=== Study material ===
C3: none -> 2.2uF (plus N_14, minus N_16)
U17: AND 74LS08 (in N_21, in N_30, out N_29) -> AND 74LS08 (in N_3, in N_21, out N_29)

* * *

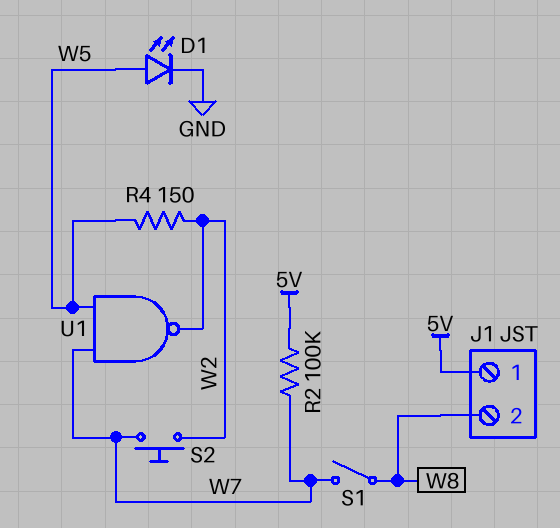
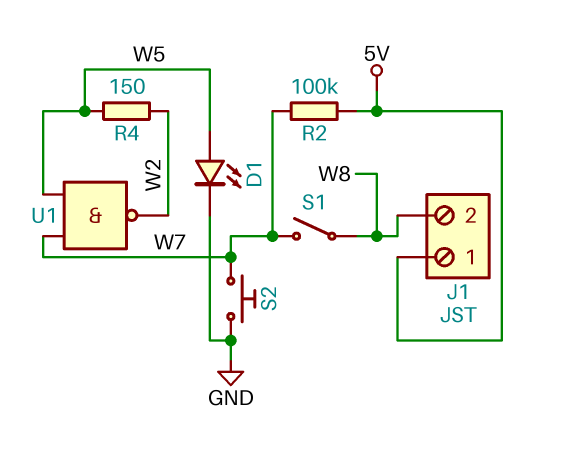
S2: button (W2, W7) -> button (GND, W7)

--

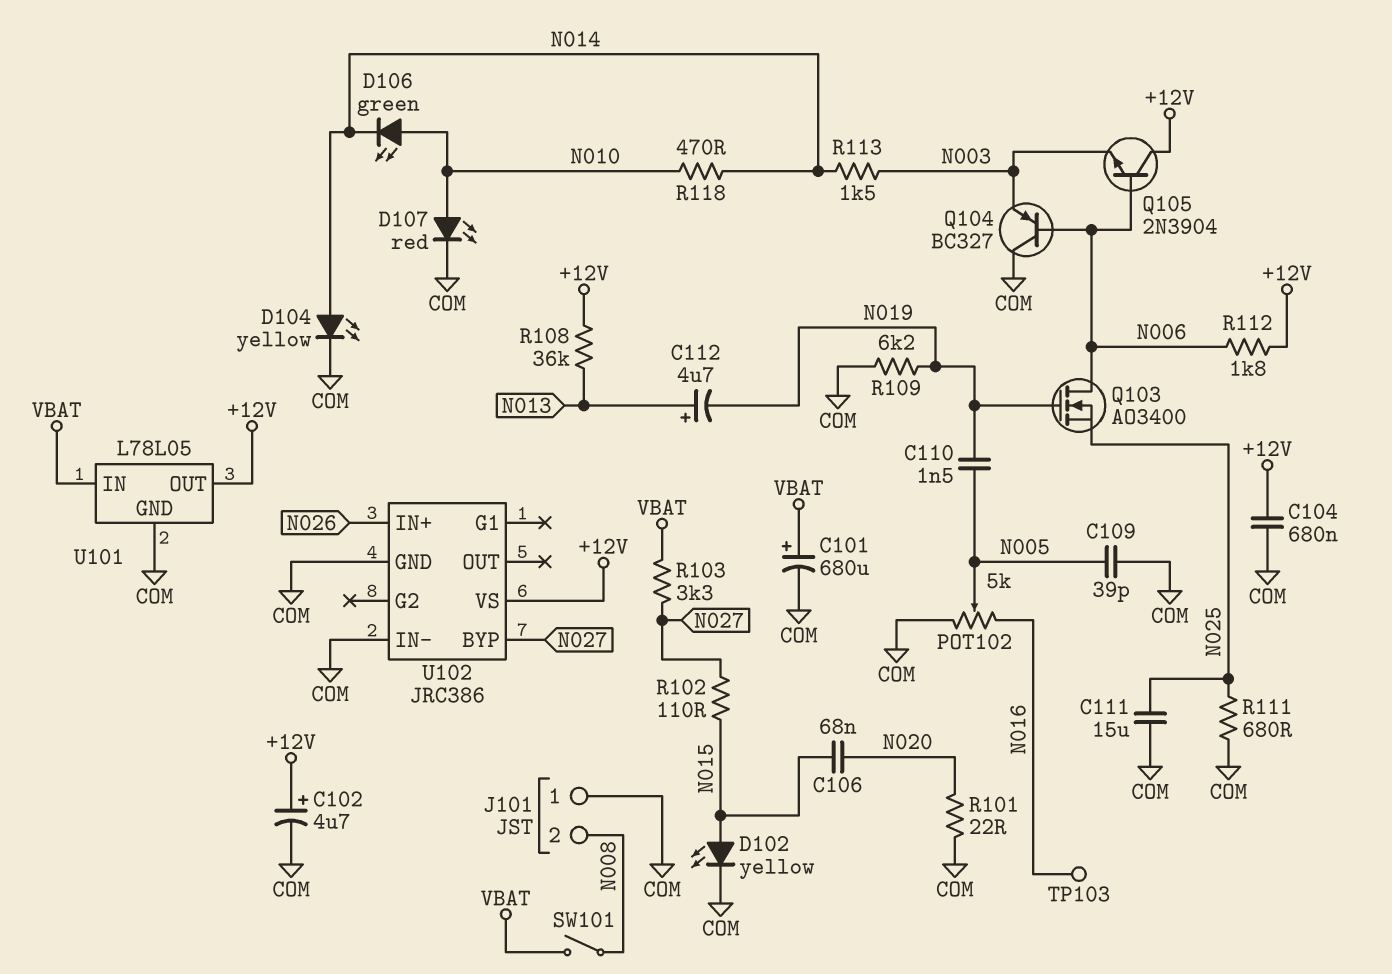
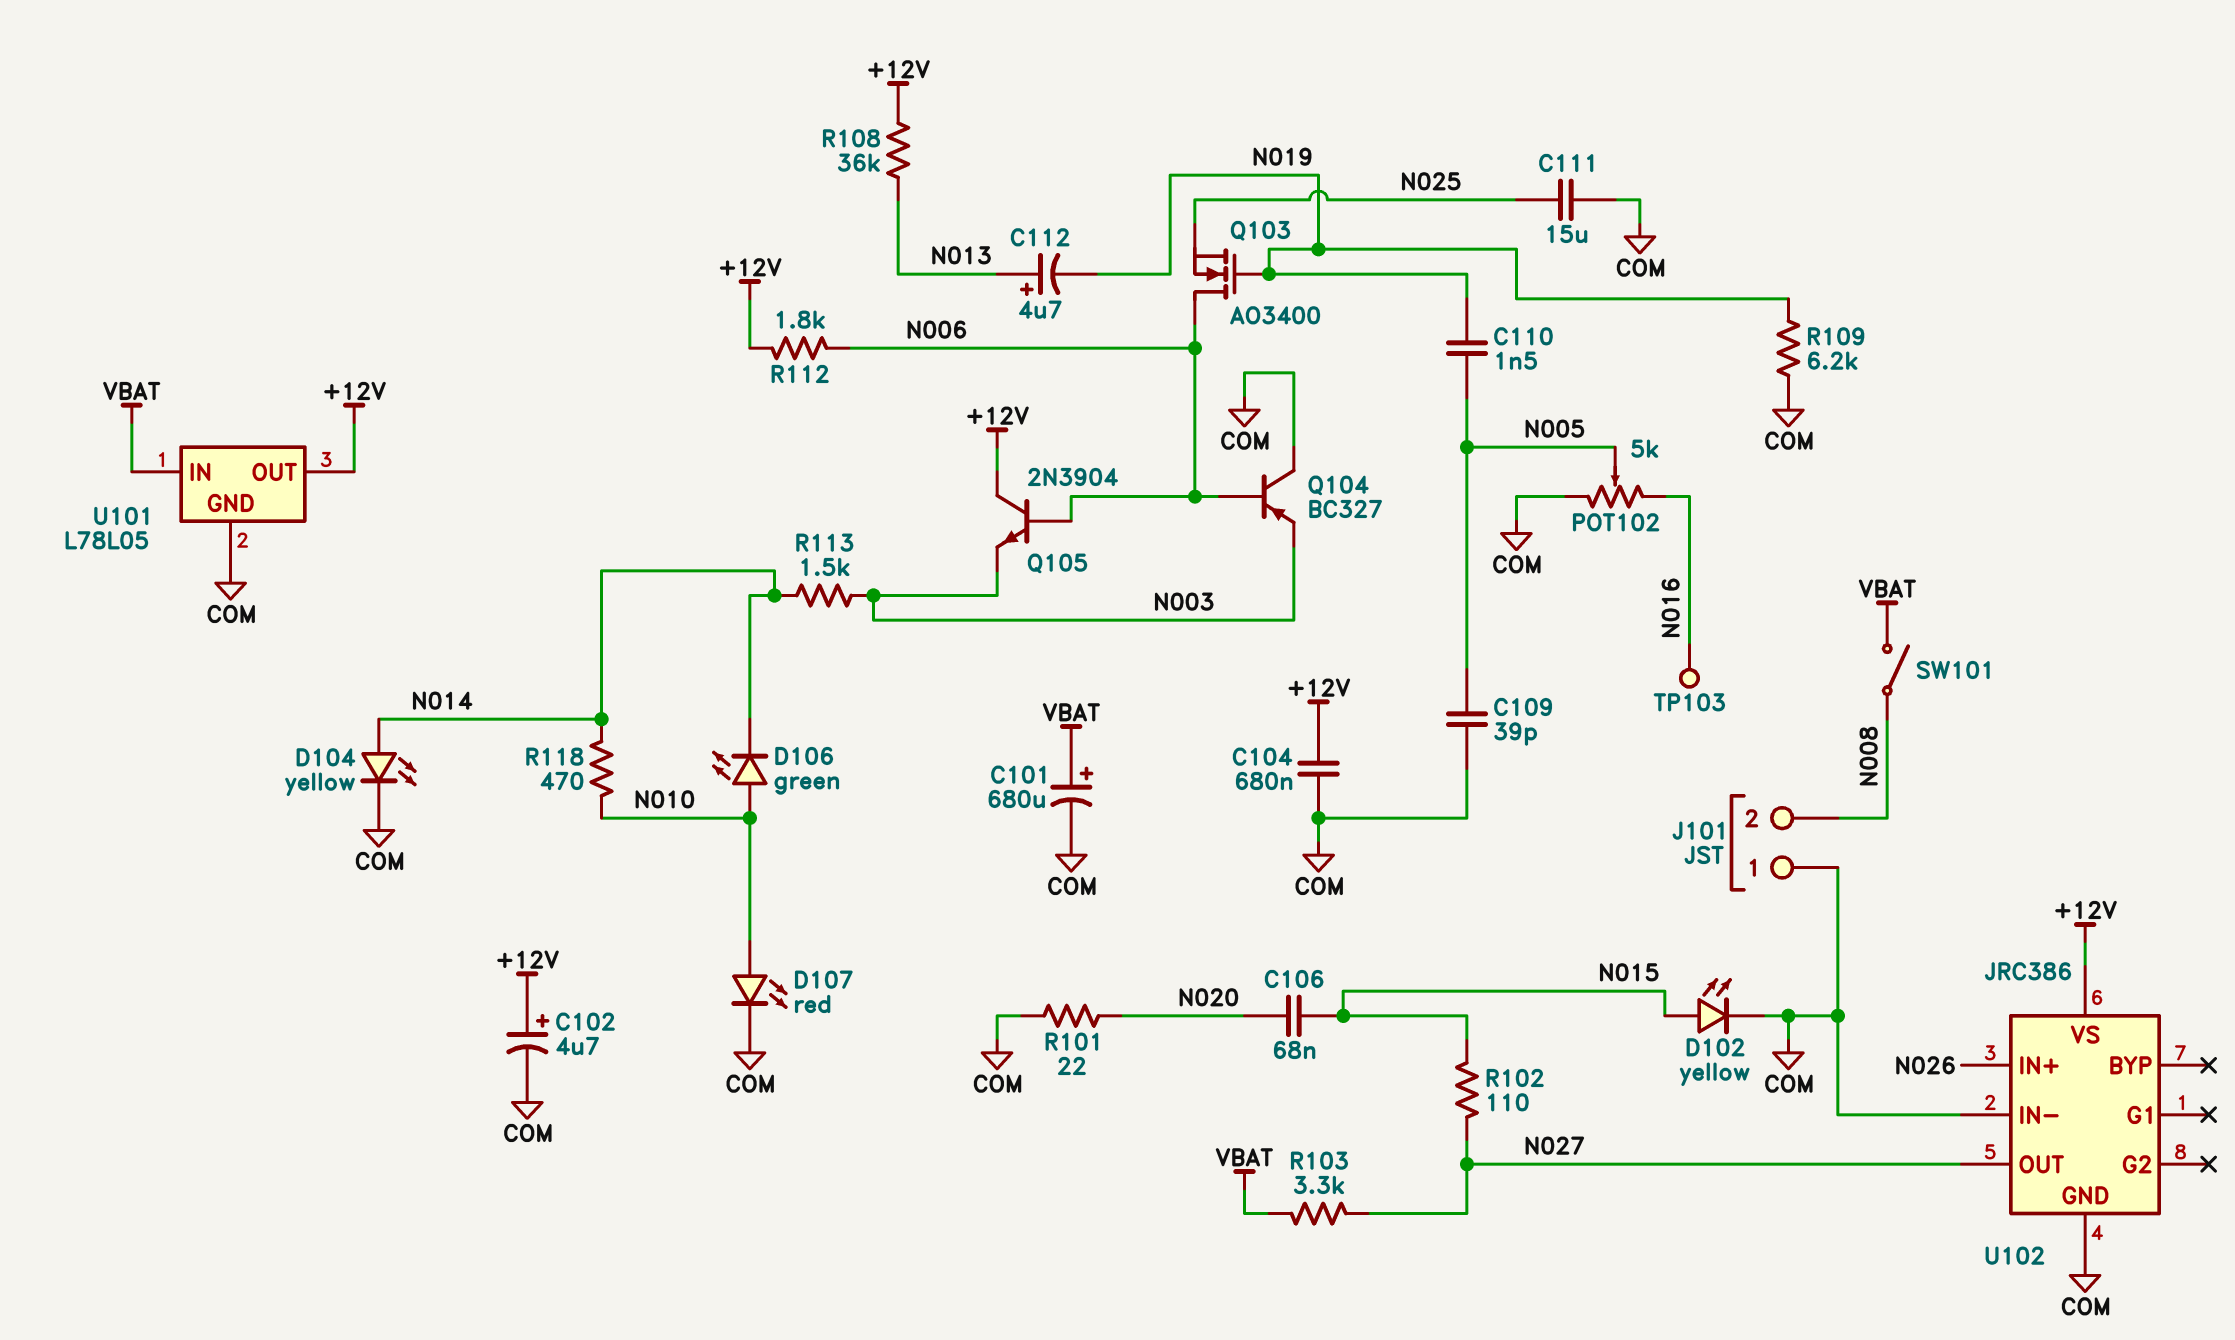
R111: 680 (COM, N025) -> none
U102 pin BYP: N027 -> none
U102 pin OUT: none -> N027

=== Your objective ===
Find "R111: 680 (COM, N025) -> none" in the entries above and copy that whole line exactly, then each line after it through the line that contains "U102 pin OUT: none -> N027".

=== Result for this exercise ===
R111: 680 (COM, N025) -> none
U102 pin BYP: N027 -> none
U102 pin OUT: none -> N027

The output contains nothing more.